*Before-and-after change data*
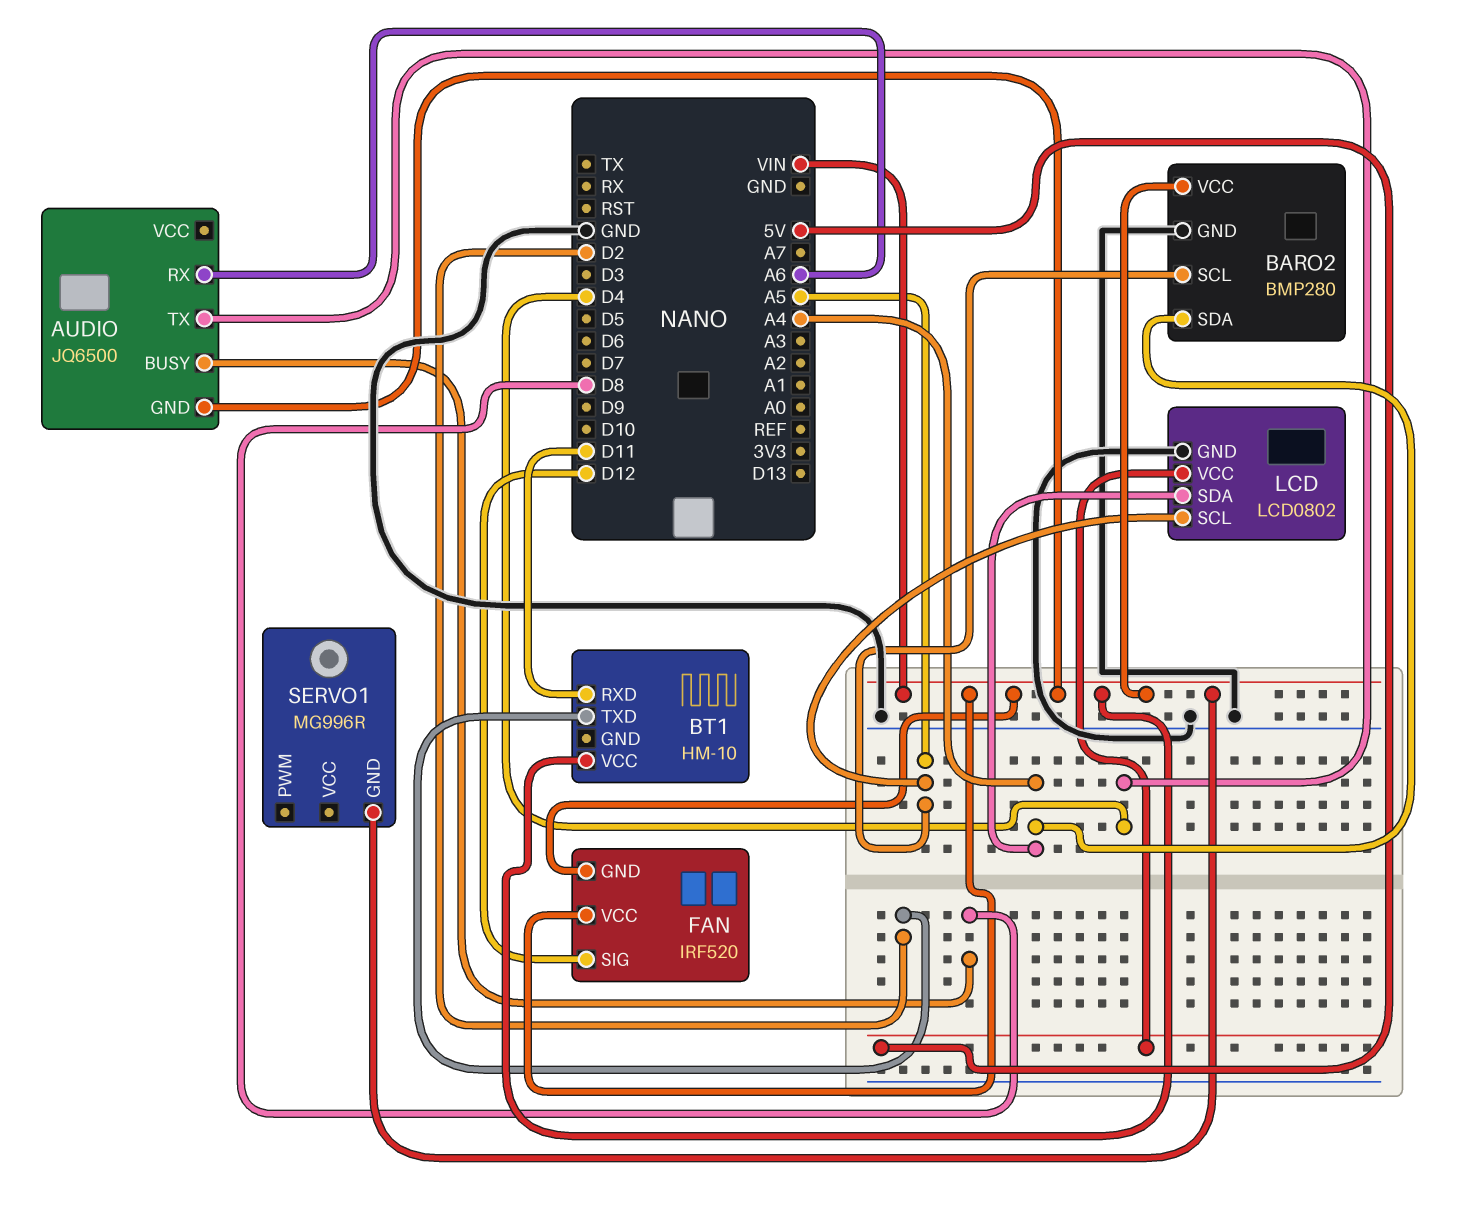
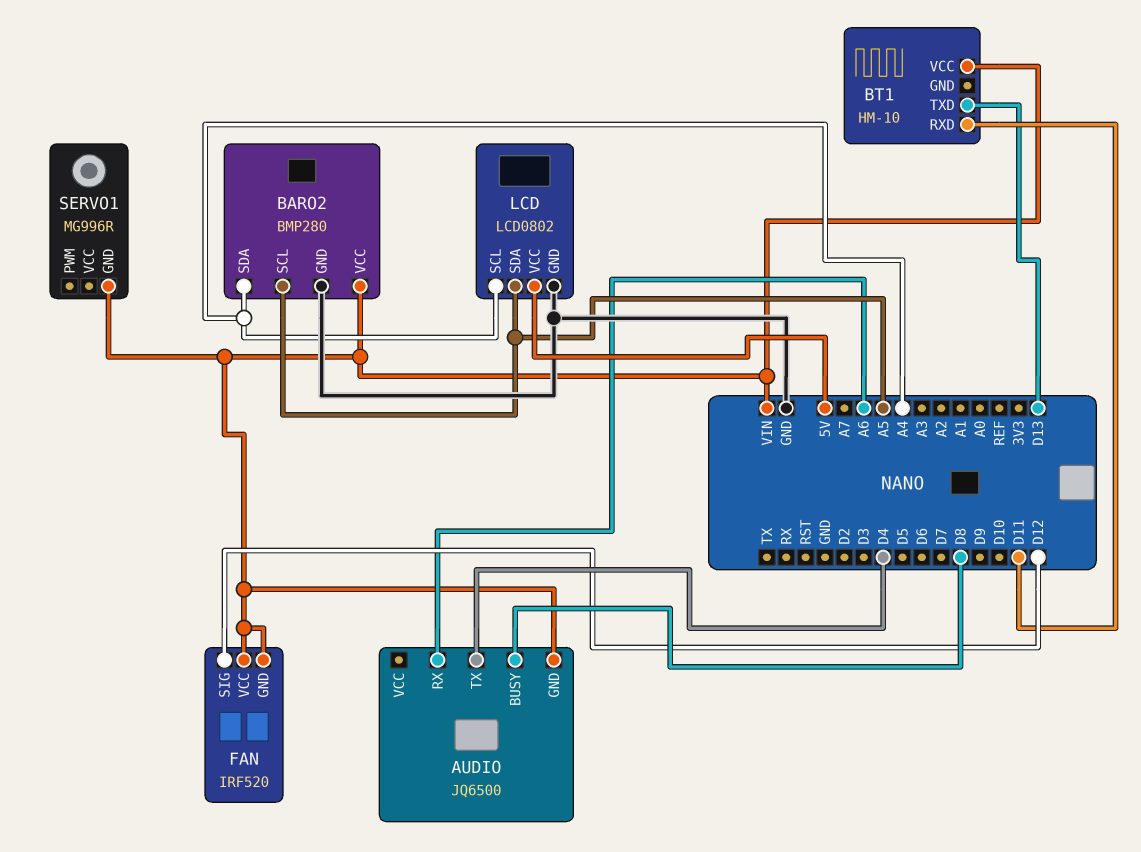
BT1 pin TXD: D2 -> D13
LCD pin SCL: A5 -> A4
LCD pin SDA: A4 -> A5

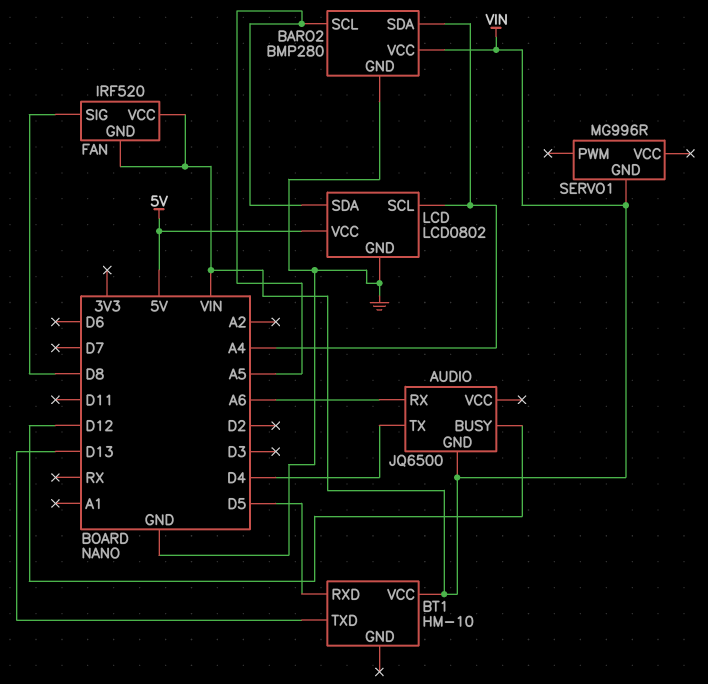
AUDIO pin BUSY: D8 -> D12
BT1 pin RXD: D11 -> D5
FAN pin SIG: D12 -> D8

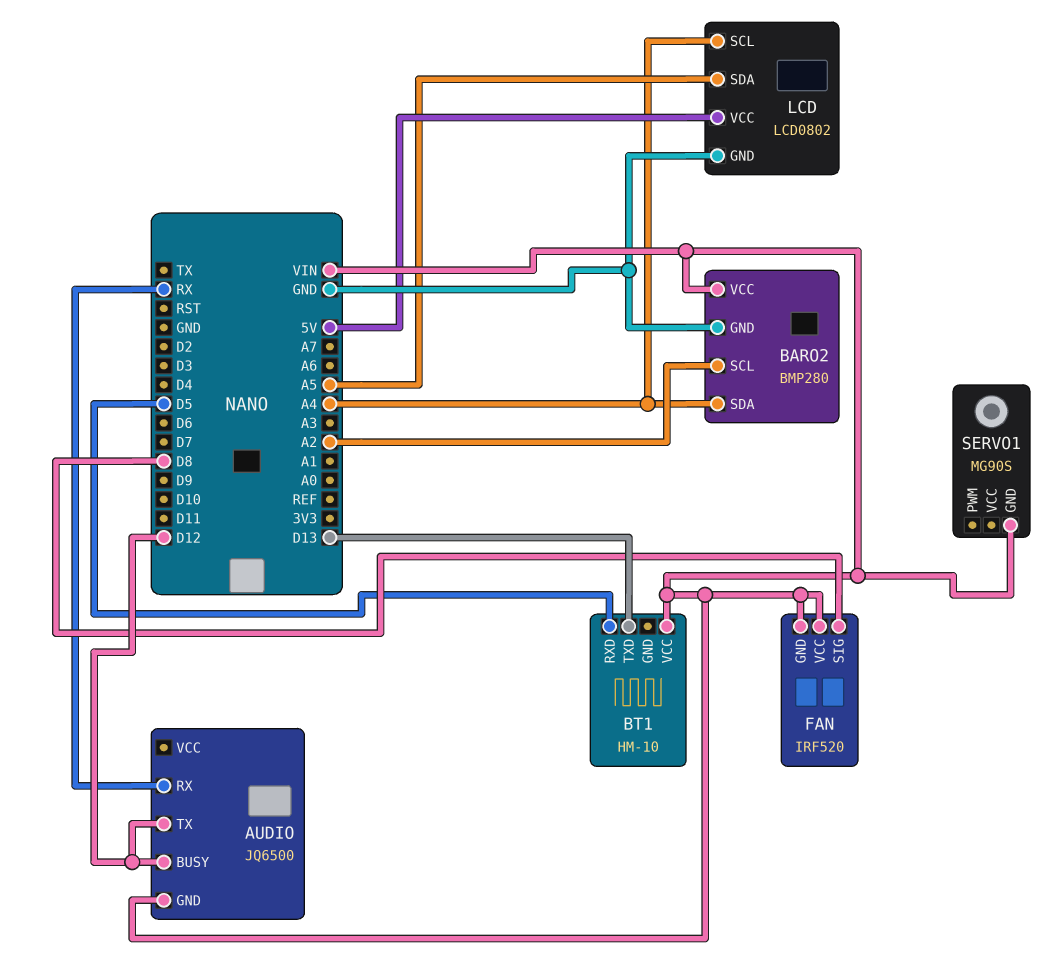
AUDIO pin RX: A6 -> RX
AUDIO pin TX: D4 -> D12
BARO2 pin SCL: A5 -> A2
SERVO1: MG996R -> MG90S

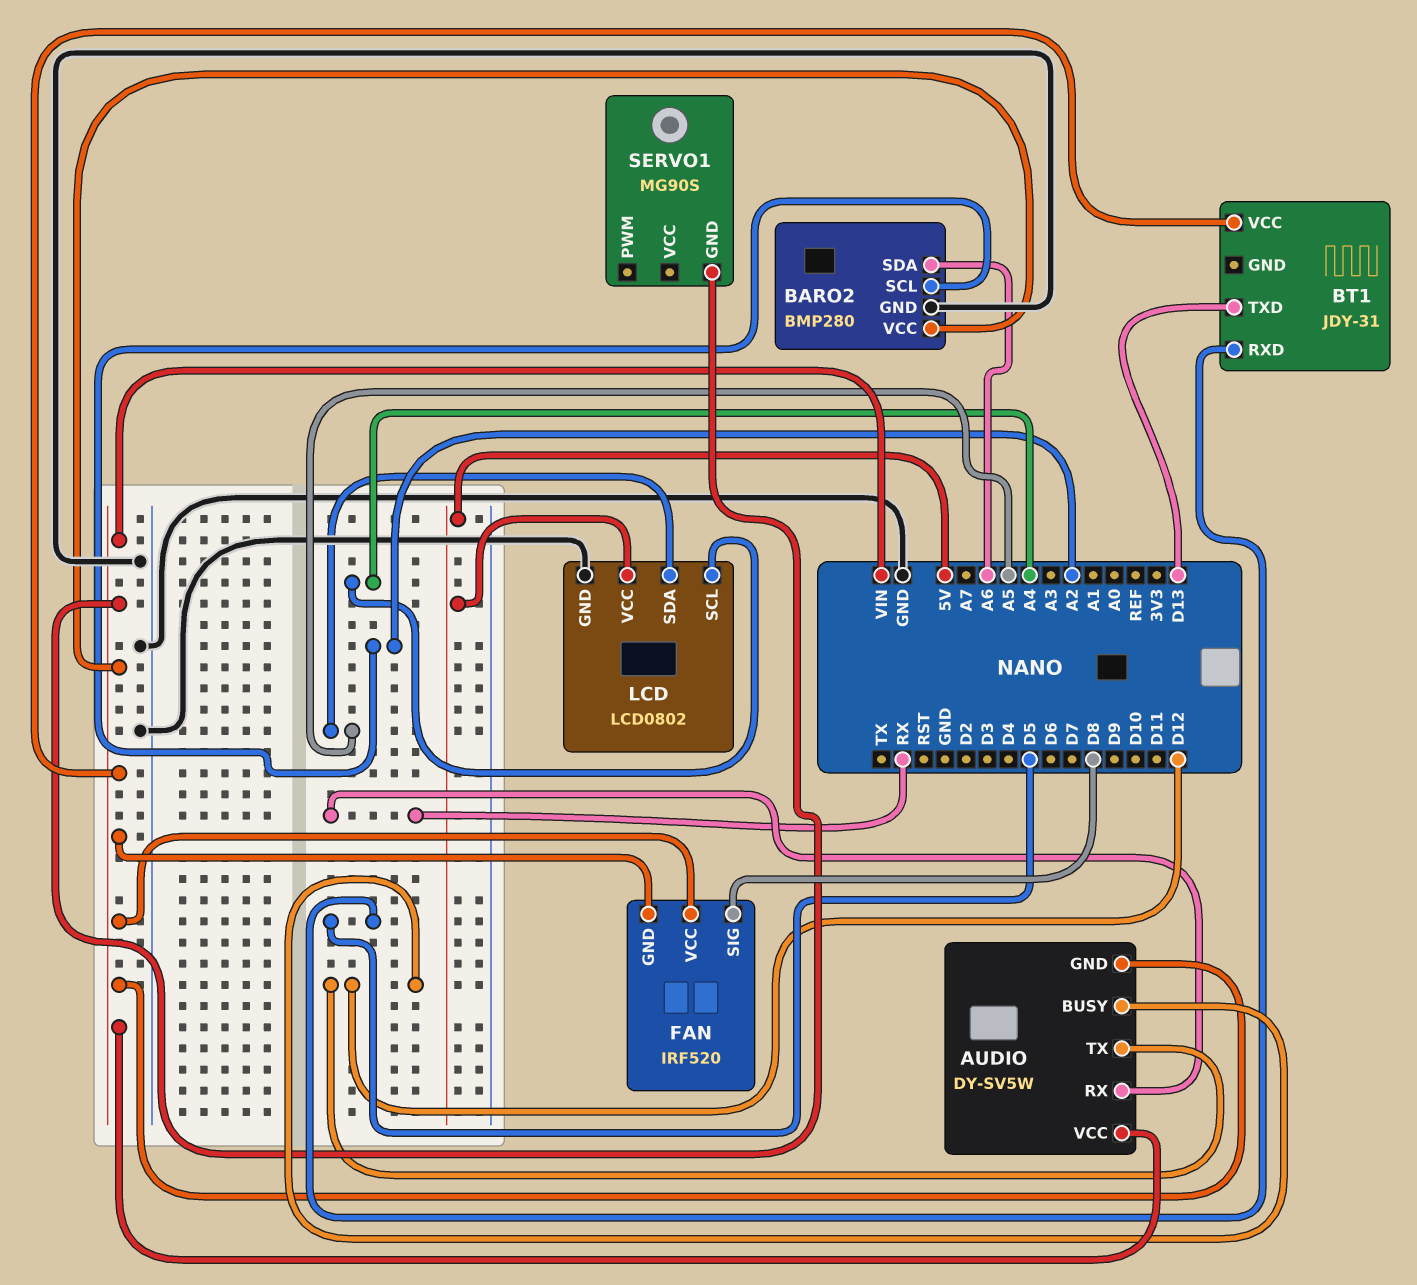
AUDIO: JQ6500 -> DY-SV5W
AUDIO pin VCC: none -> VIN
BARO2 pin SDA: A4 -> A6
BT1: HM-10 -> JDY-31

*What is expected*
Give back every record exactly. Omit the pictures.

*Output of the task*
BT1 pin TXD: D2 -> D13
LCD pin SCL: A5 -> A4
LCD pin SDA: A4 -> A5

AUDIO pin BUSY: D8 -> D12
BT1 pin RXD: D11 -> D5
FAN pin SIG: D12 -> D8

AUDIO pin RX: A6 -> RX
AUDIO pin TX: D4 -> D12
BARO2 pin SCL: A5 -> A2
SERVO1: MG996R -> MG90S

AUDIO: JQ6500 -> DY-SV5W
AUDIO pin VCC: none -> VIN
BARO2 pin SDA: A4 -> A6
BT1: HM-10 -> JDY-31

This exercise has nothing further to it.